──────── DATASET SECTION ────────
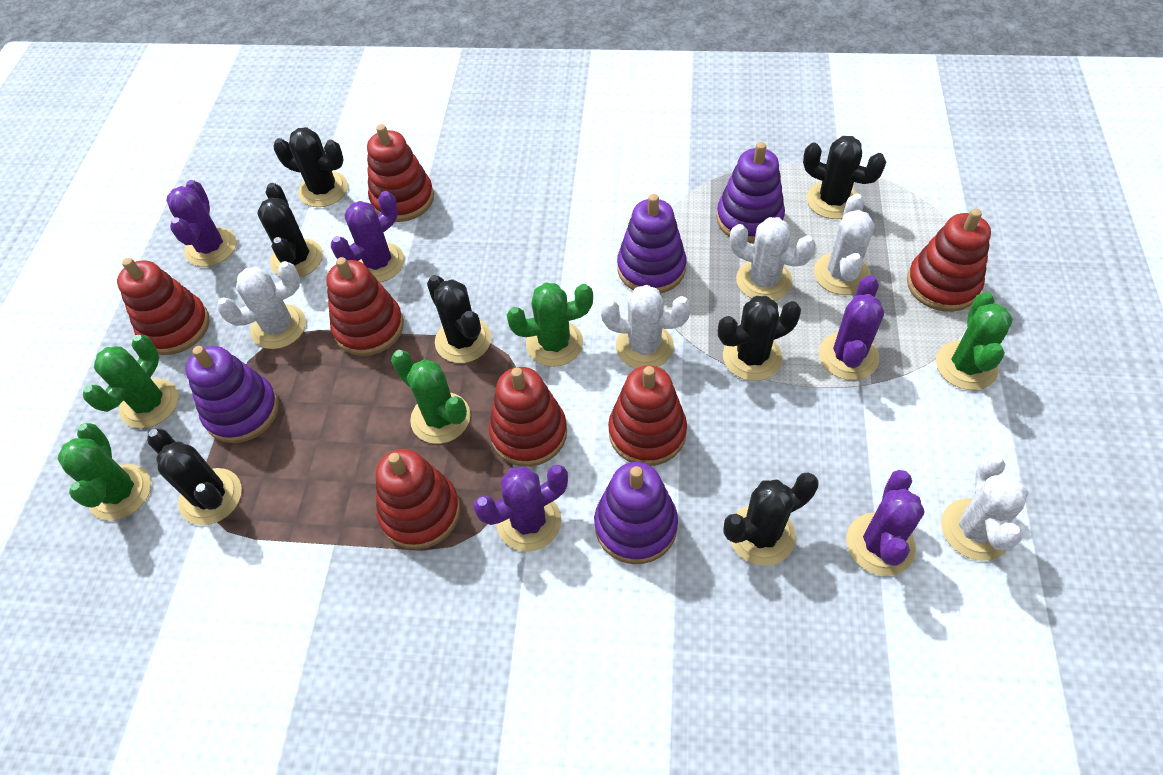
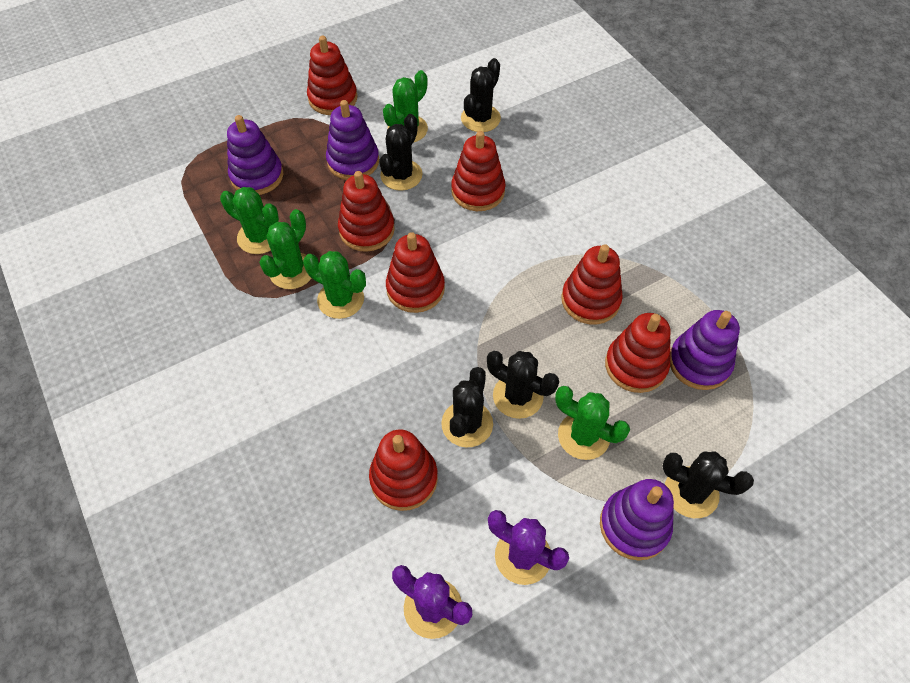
black cactus: 7 -> 5
purple cactus: 5 -> 2
white cactus: 5 -> 0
────────
ABOUT THIS TASK
I'd like the material repeated word for word, without the pictures it holds.

OUTPUT OF THE TASK
black cactus: 7 -> 5
purple cactus: 5 -> 2
white cactus: 5 -> 0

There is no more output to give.